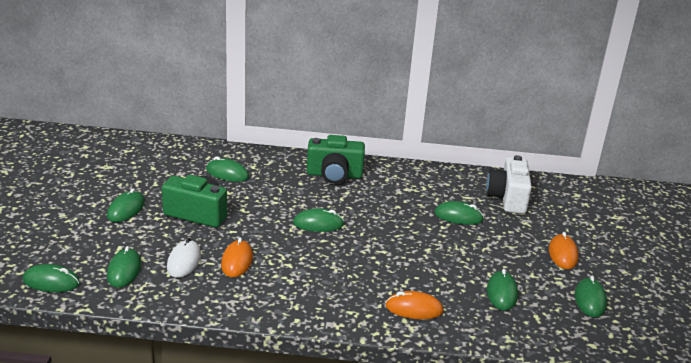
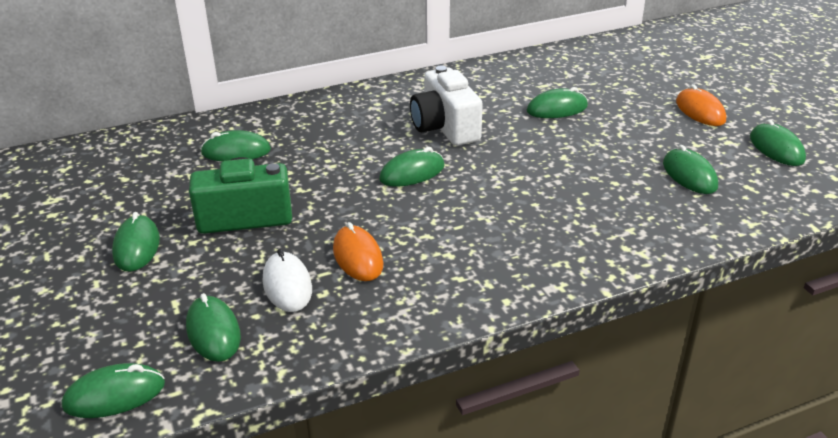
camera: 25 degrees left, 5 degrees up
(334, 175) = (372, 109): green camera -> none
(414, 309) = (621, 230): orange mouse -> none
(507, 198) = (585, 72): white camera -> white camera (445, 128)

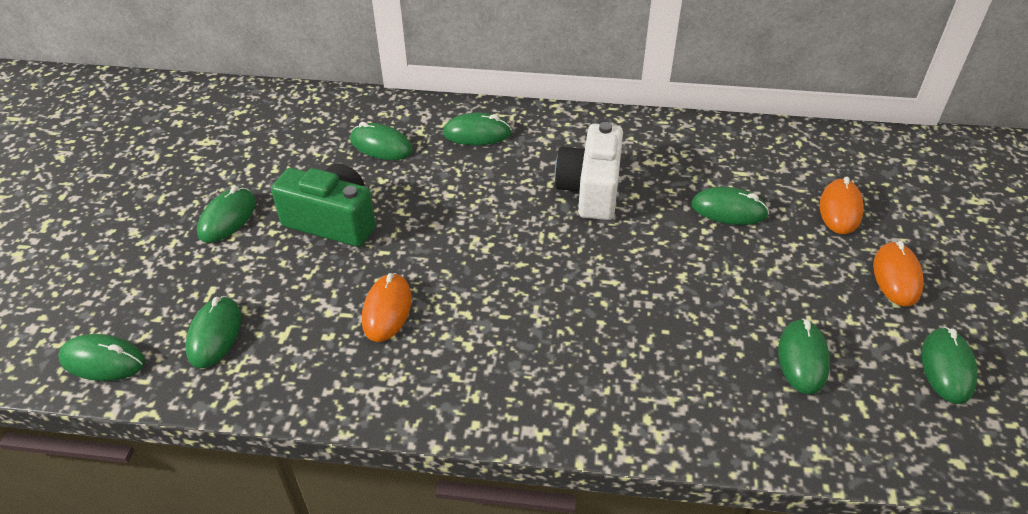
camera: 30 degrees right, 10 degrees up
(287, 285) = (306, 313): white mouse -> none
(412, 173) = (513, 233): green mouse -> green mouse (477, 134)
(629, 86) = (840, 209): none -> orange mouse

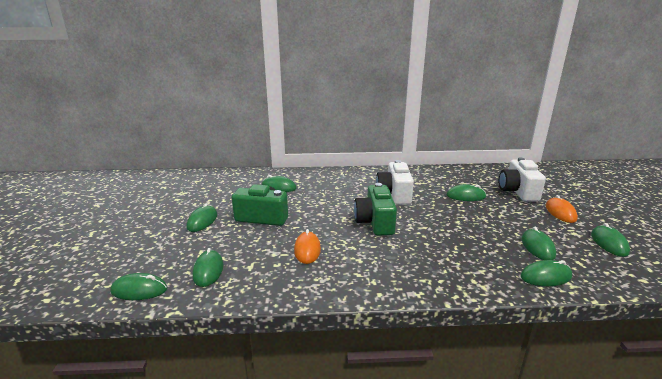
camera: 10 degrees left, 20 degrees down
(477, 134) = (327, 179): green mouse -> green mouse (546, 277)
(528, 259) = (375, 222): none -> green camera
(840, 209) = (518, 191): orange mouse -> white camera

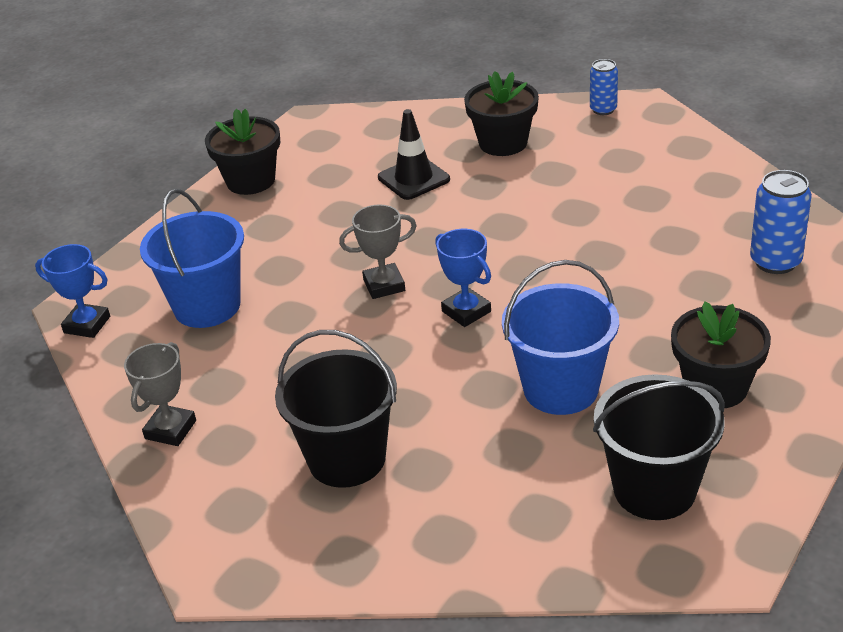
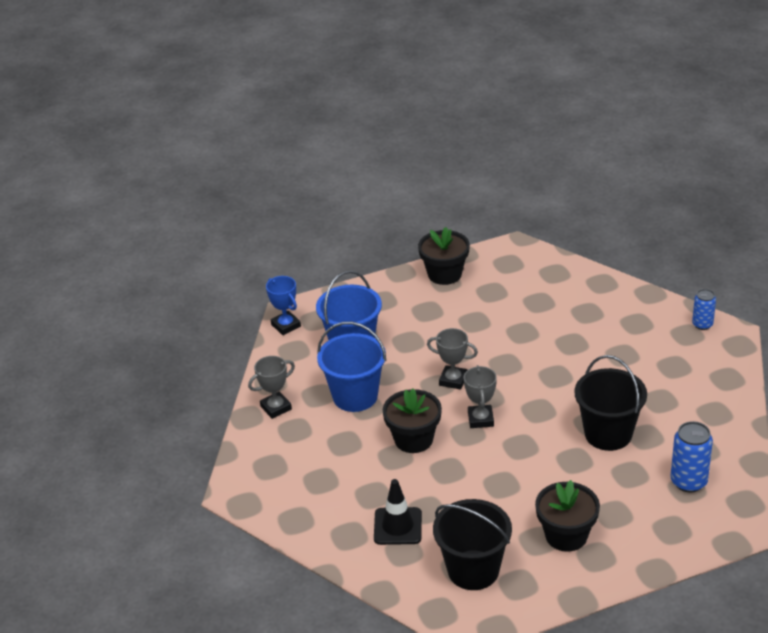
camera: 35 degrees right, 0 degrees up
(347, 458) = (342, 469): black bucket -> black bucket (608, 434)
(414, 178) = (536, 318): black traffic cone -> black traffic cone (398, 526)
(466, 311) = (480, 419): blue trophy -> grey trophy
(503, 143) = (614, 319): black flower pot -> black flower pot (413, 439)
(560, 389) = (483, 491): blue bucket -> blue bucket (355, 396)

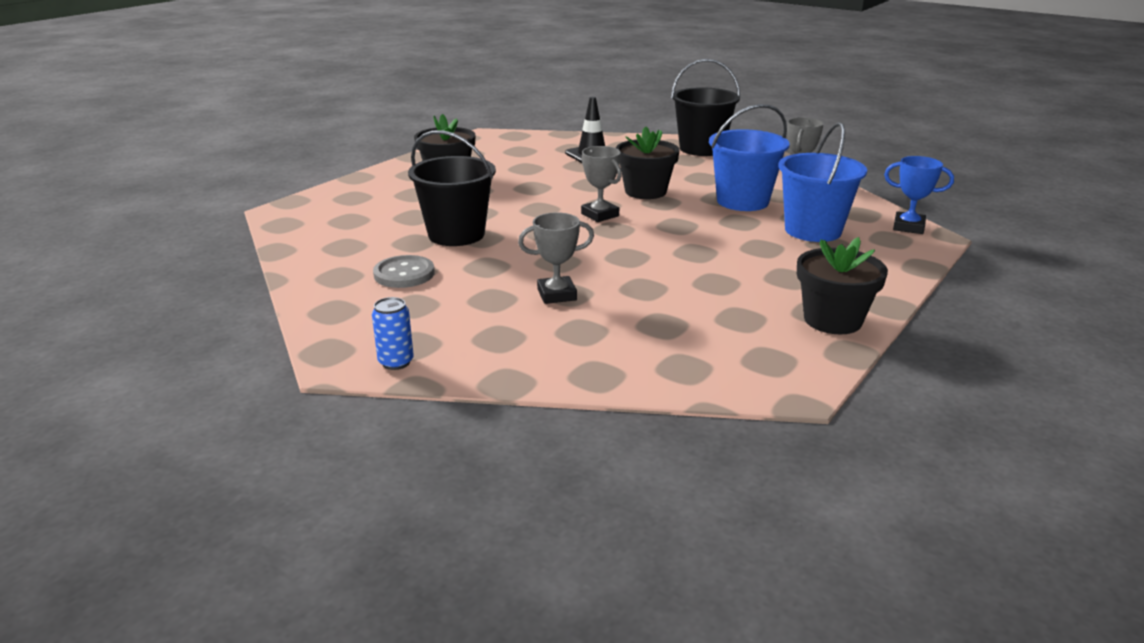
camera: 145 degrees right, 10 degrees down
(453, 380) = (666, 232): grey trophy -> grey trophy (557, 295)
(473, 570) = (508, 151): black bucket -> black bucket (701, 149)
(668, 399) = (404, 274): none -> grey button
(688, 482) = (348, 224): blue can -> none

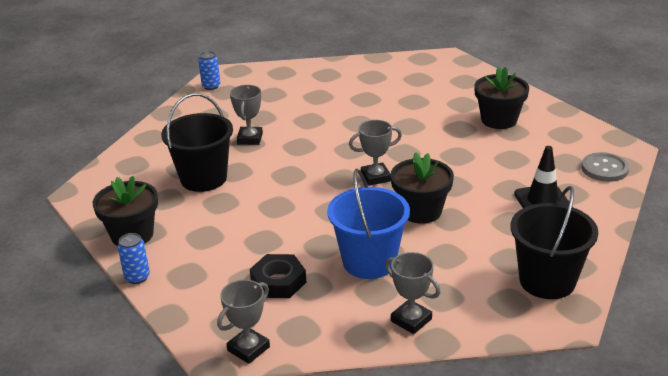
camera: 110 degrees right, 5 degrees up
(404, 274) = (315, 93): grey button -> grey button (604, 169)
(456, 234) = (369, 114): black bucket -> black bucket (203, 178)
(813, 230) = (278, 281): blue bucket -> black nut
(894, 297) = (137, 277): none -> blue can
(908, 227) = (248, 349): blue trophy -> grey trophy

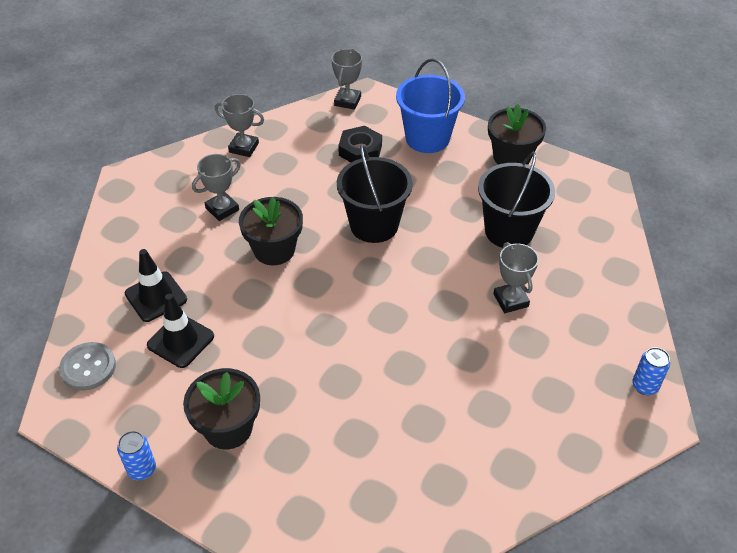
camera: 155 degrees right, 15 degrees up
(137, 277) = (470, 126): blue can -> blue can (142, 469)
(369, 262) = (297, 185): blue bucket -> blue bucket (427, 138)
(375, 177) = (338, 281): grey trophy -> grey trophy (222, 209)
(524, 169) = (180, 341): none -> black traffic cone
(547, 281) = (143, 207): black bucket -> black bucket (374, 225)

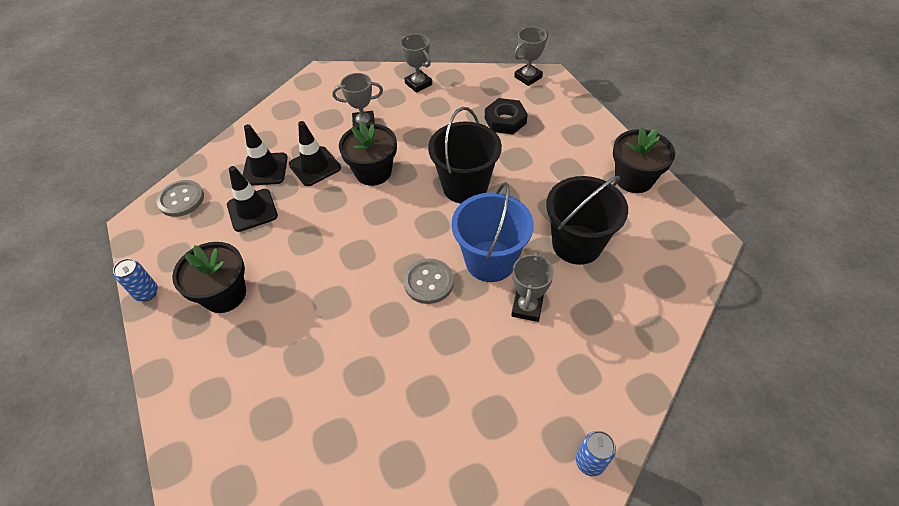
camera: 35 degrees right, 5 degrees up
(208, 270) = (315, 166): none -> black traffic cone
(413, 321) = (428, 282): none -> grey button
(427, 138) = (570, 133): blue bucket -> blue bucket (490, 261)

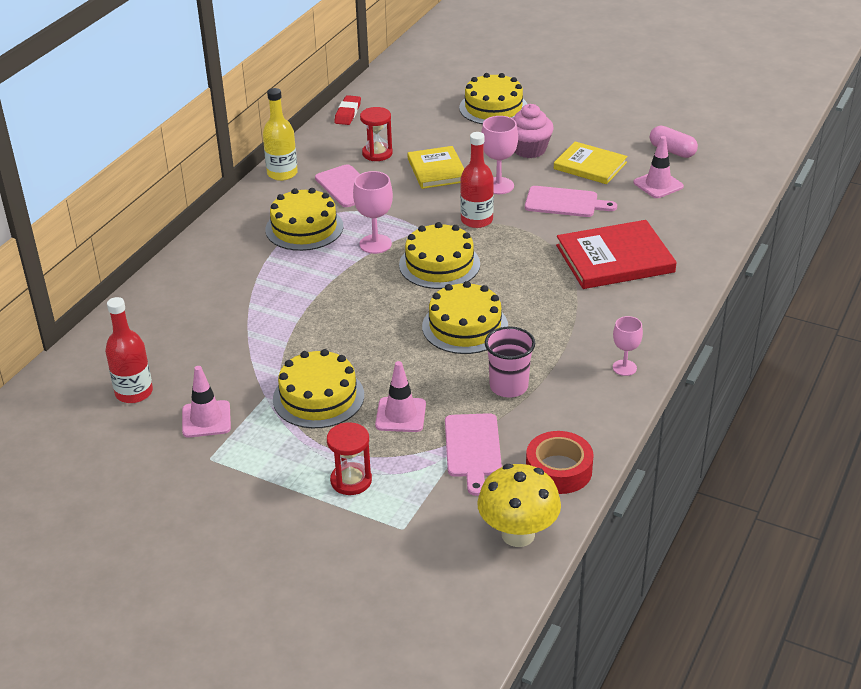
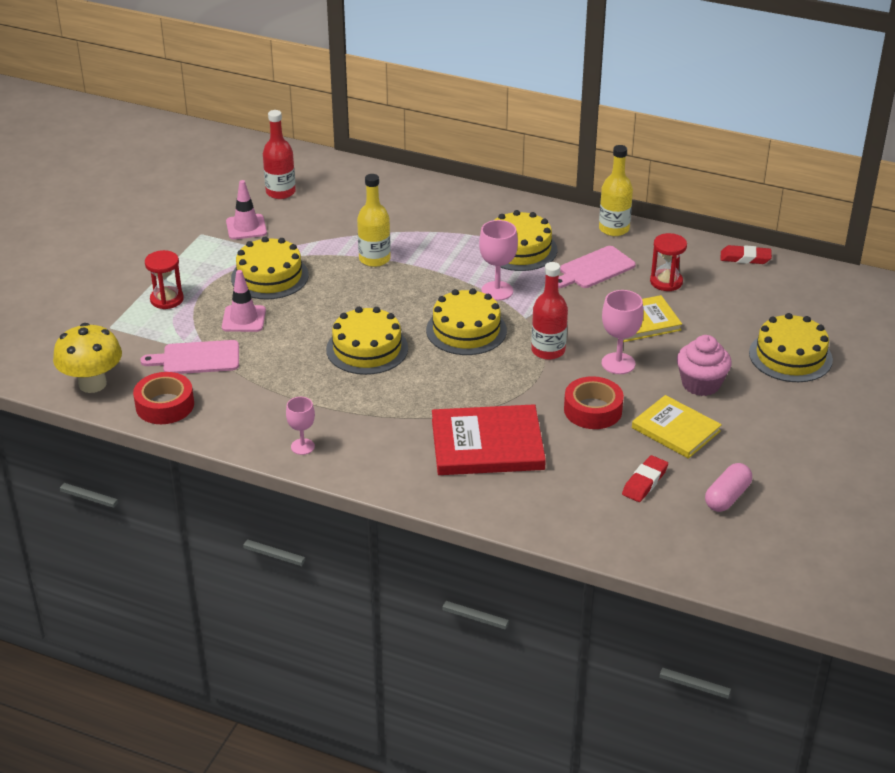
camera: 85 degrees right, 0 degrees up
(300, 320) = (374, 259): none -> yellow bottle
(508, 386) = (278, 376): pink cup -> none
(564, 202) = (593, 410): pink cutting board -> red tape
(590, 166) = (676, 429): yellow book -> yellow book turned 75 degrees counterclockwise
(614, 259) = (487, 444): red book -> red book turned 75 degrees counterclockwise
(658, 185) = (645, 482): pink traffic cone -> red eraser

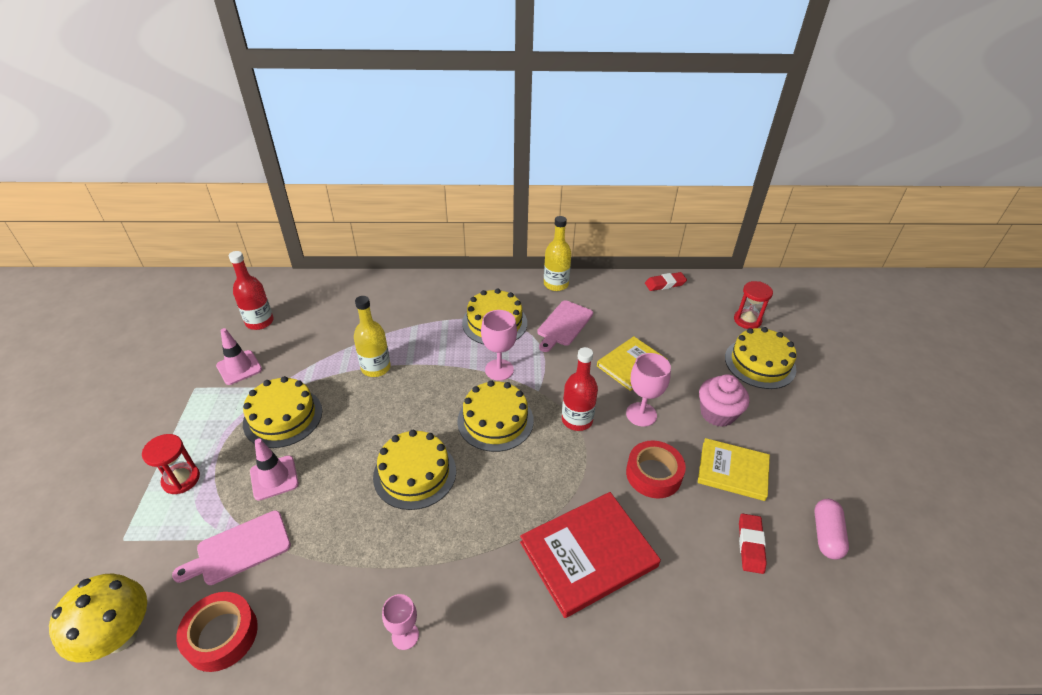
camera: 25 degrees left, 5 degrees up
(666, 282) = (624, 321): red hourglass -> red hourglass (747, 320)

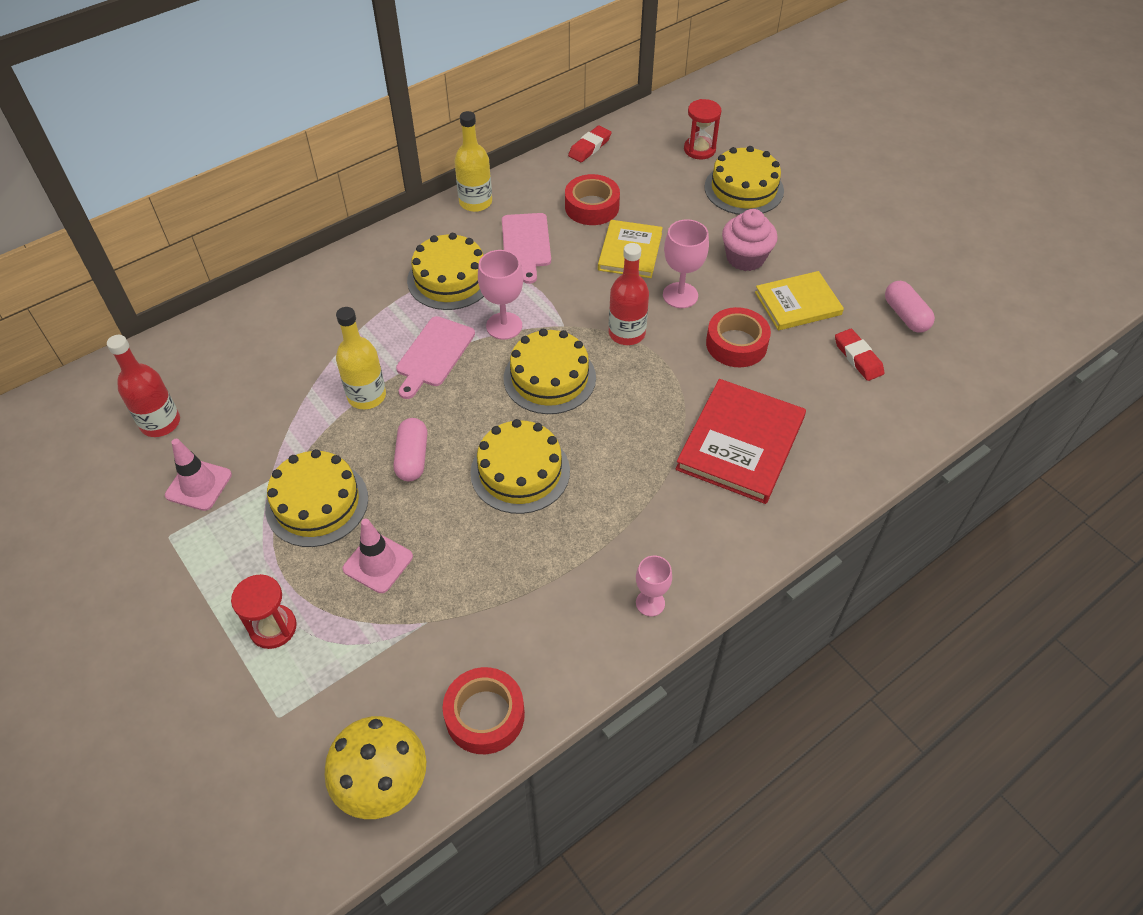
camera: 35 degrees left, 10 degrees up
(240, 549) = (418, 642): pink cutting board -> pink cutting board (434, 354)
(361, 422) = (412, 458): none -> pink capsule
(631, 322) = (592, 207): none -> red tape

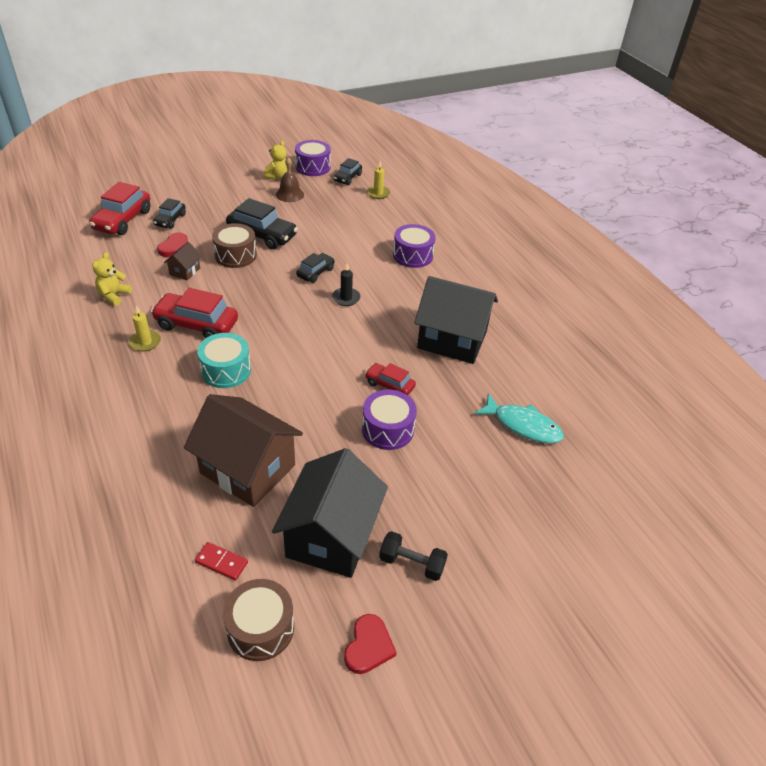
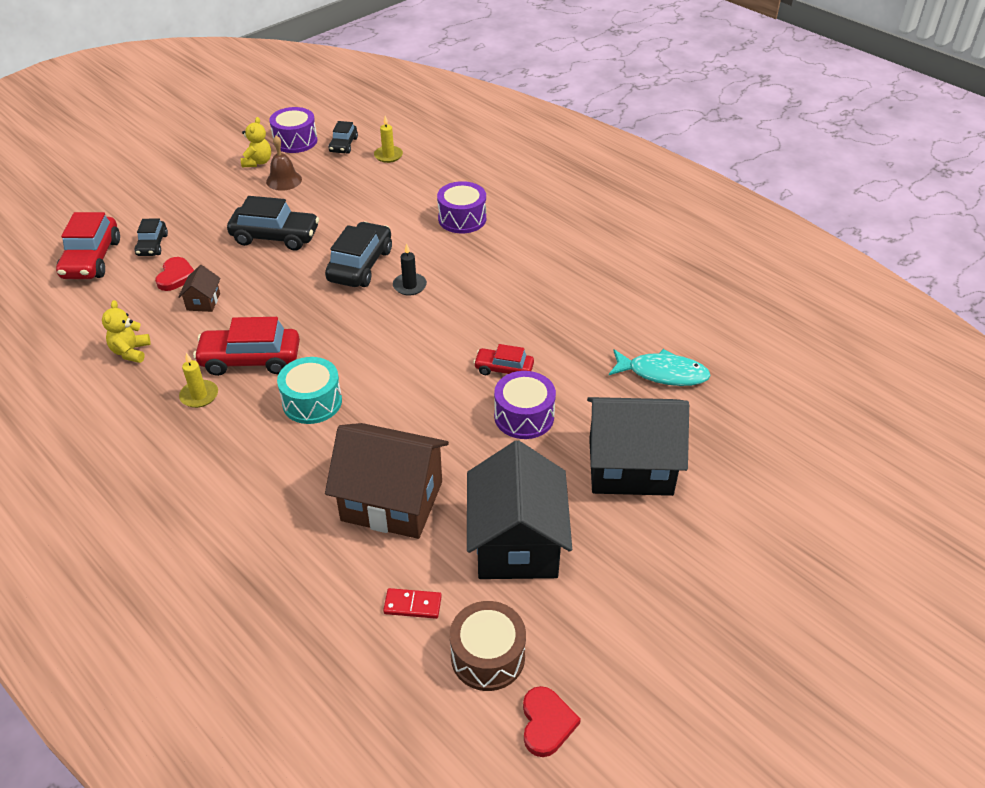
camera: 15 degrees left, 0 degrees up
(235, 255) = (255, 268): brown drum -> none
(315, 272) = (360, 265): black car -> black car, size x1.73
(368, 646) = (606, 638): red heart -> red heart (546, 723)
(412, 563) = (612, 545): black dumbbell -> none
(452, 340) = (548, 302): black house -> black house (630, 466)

# Task directions
Reproduce word for word the lines from the line holding "(614, 259) = (487, 444): red" through the last line of the material above, inclusive, and keep pictures out of it.

# Completed exercise
(614, 259) = (487, 444): red book -> red book turned 75 degrees counterclockwise
(658, 185) = (645, 482): pink traffic cone -> red eraser

camera: 25 degrees left, 5 degrees up
(666, 282) = (624, 321): red hourglass -> red hourglass (747, 320)

camera: 35 degrees left, 10 degrees up
(240, 549) = (418, 642): pink cutting board -> pink cutting board (434, 354)
(361, 422) = (412, 458): none -> pink capsule
(631, 322) = (592, 207): none -> red tape

camera: 15 degrees left, 0 degrees up
(235, 255) = (255, 268): brown drum -> none
(315, 272) = (360, 265): black car -> black car, size x1.73
(368, 646) = (606, 638): red heart -> red heart (546, 723)
(412, 563) = (612, 545): black dumbbell -> none
(452, 340) = (548, 302): black house -> black house (630, 466)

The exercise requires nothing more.